§ WHAT YOU SHOULD DO:
Restate word for word the lines of the records below, starting at the line that contains "D202: zener 3.3V (A EN, K +5V) -> none" and ending at the line that contains "Q201: NMOS BSS138", with both of those lines included and nothing else.

---------- PROVIDED RECORDS

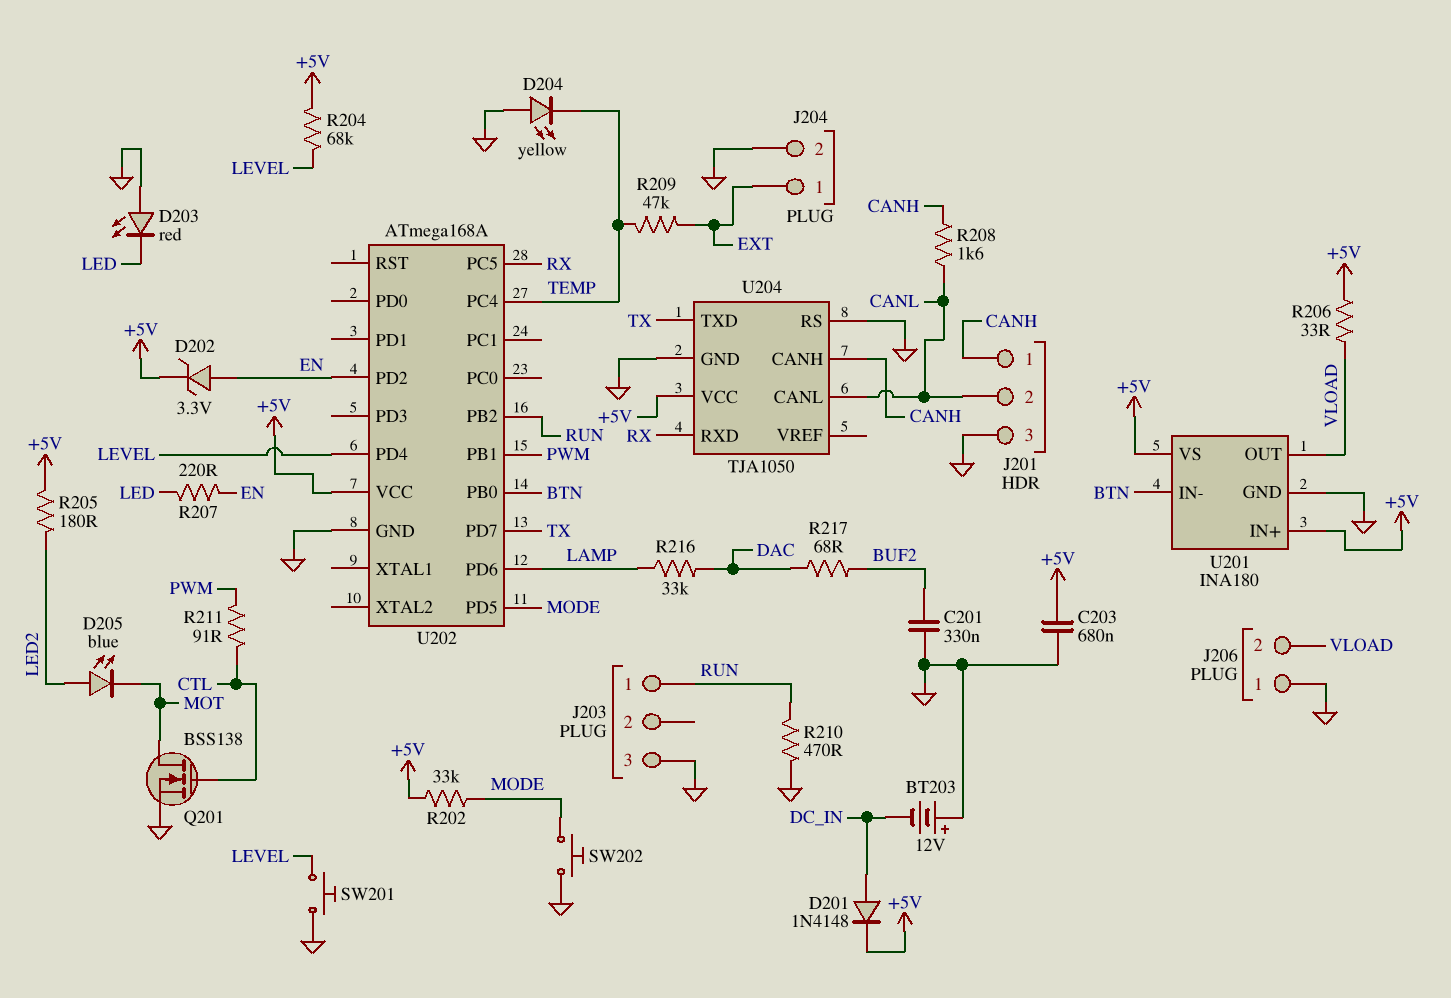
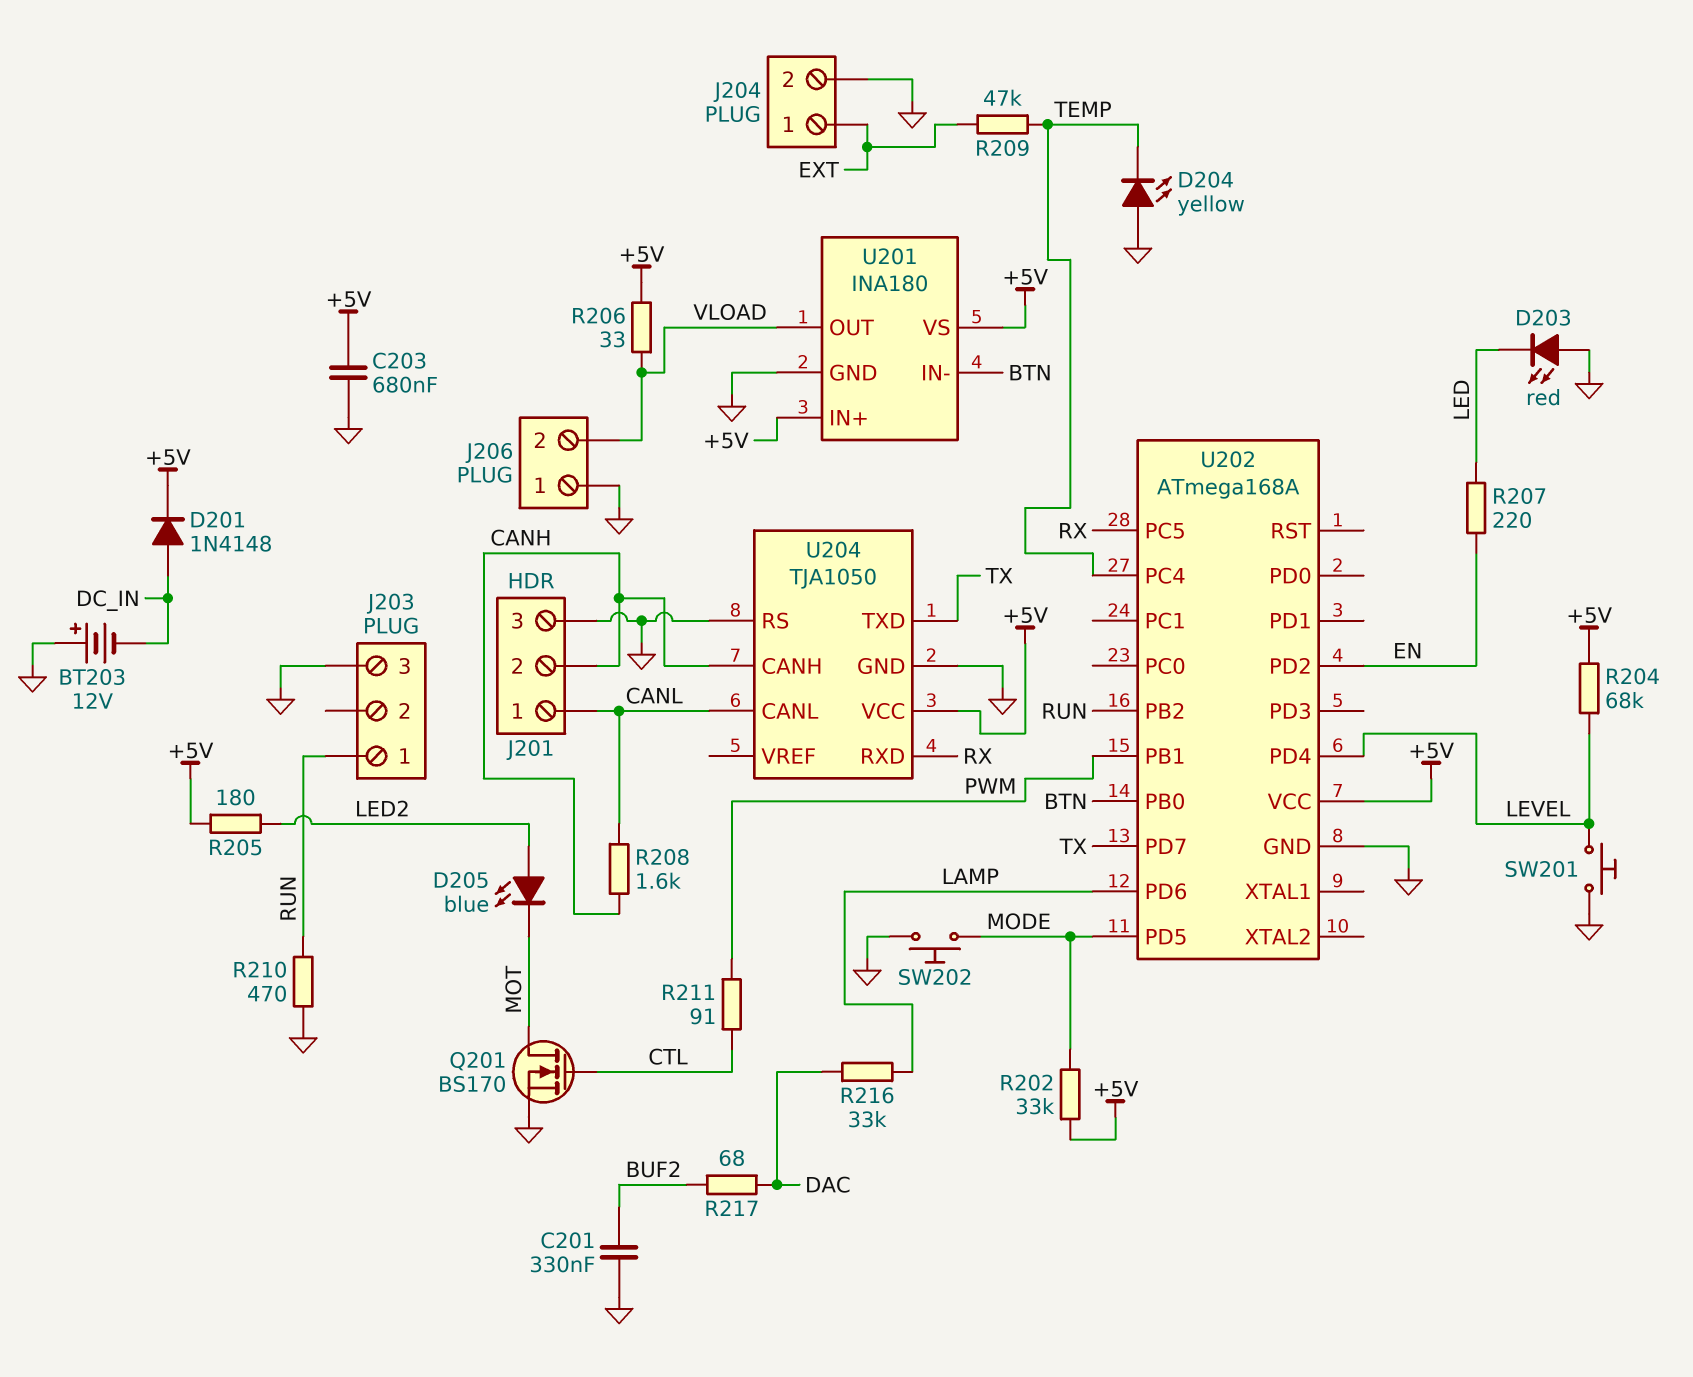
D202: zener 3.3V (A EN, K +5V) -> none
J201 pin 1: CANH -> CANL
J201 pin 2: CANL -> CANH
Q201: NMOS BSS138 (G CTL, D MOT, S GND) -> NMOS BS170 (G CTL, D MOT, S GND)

--------------------
---------- PROVIDED RECORDS

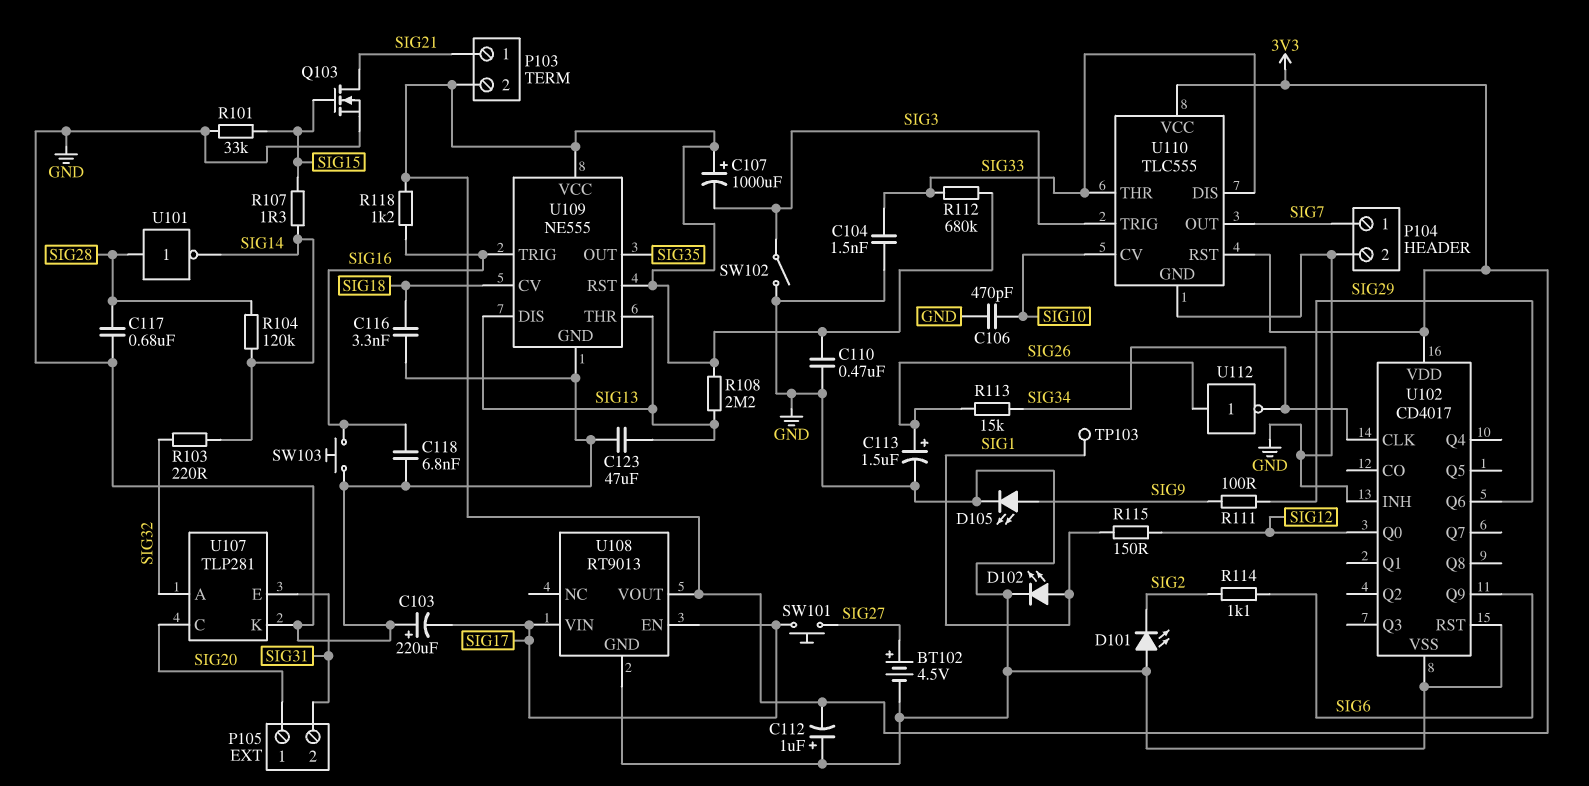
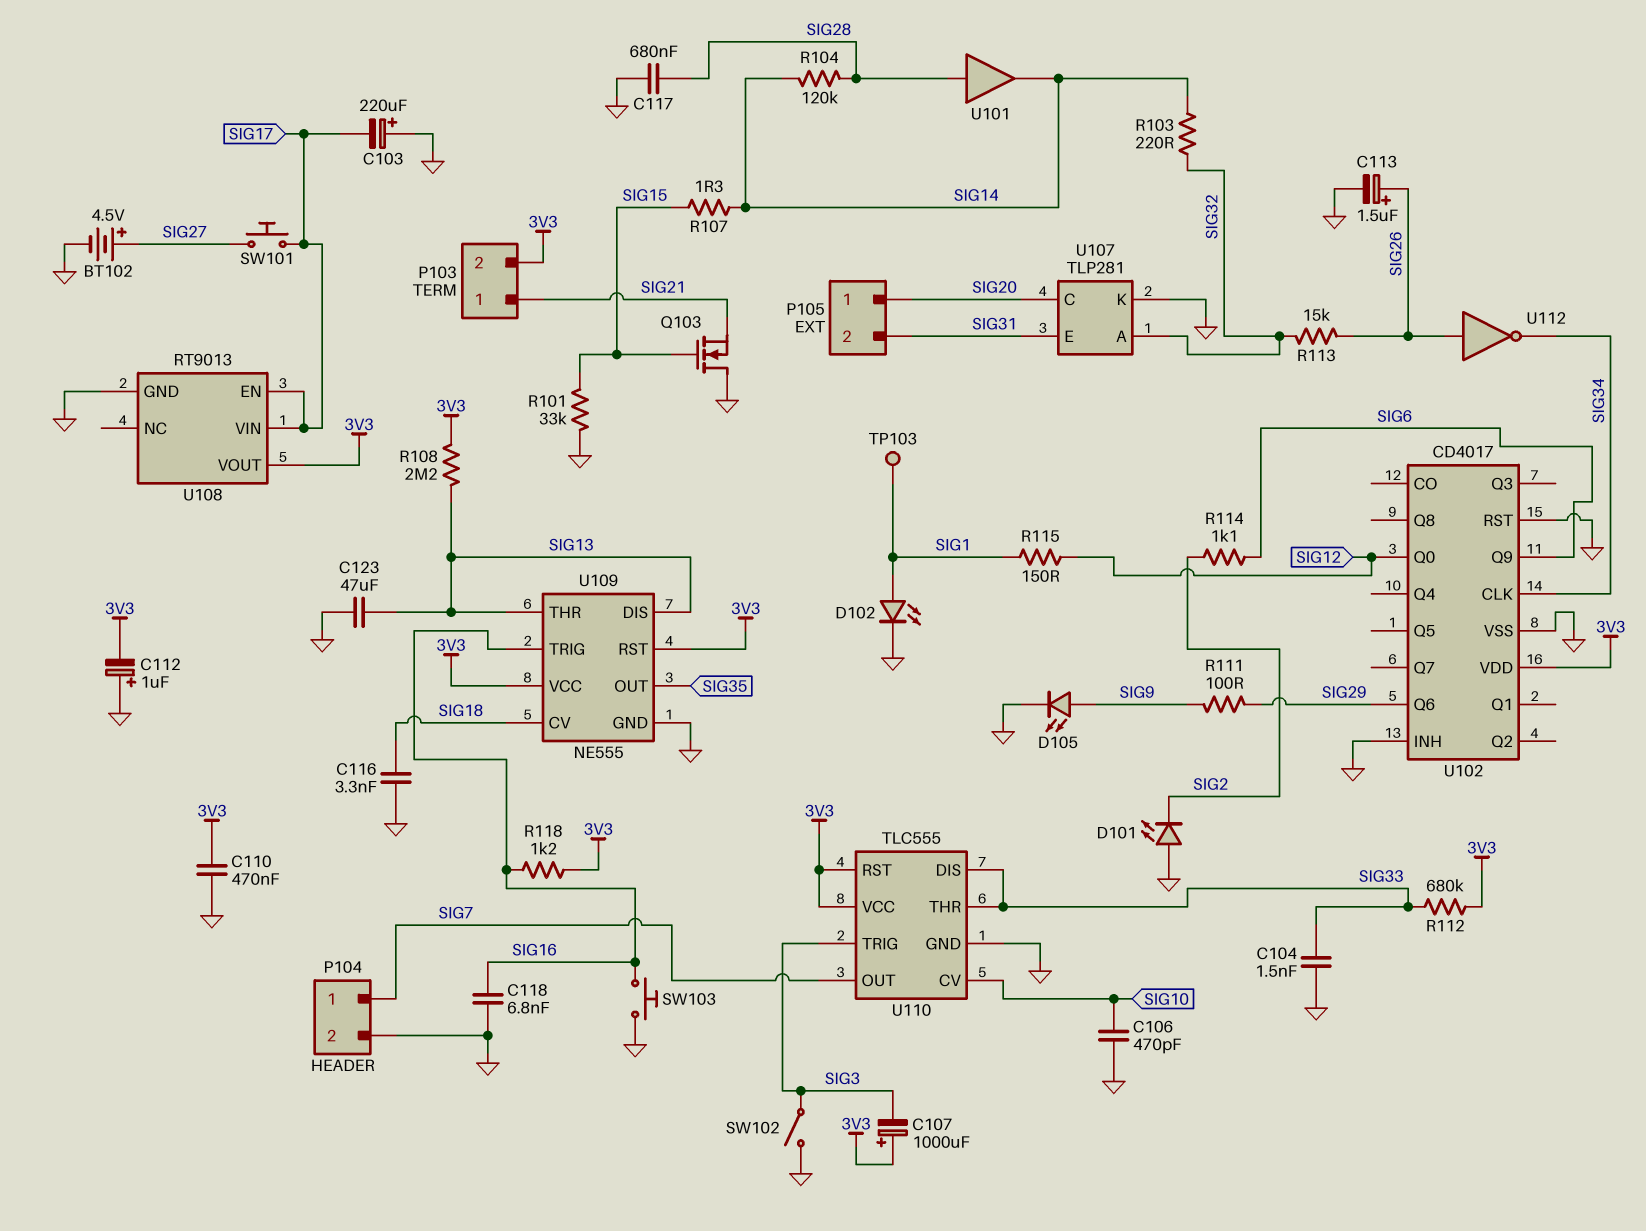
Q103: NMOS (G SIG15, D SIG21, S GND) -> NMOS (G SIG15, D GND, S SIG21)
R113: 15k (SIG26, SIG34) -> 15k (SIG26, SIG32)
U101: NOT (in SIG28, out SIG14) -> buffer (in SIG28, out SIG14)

--------------------
---------- PROVIDED RECORDS

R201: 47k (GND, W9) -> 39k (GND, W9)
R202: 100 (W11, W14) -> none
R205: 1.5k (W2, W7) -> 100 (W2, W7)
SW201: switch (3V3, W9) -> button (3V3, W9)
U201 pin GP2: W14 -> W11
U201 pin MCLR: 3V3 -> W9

--------------------

§ SOLUTION FOR THIS EXERCISE:
D202: zener 3.3V (A EN, K +5V) -> none
J201 pin 1: CANH -> CANL
J201 pin 2: CANL -> CANH
Q201: NMOS BSS138 (G CTL, D MOT, S GND) -> NMOS BS170 (G CTL, D MOT, S GND)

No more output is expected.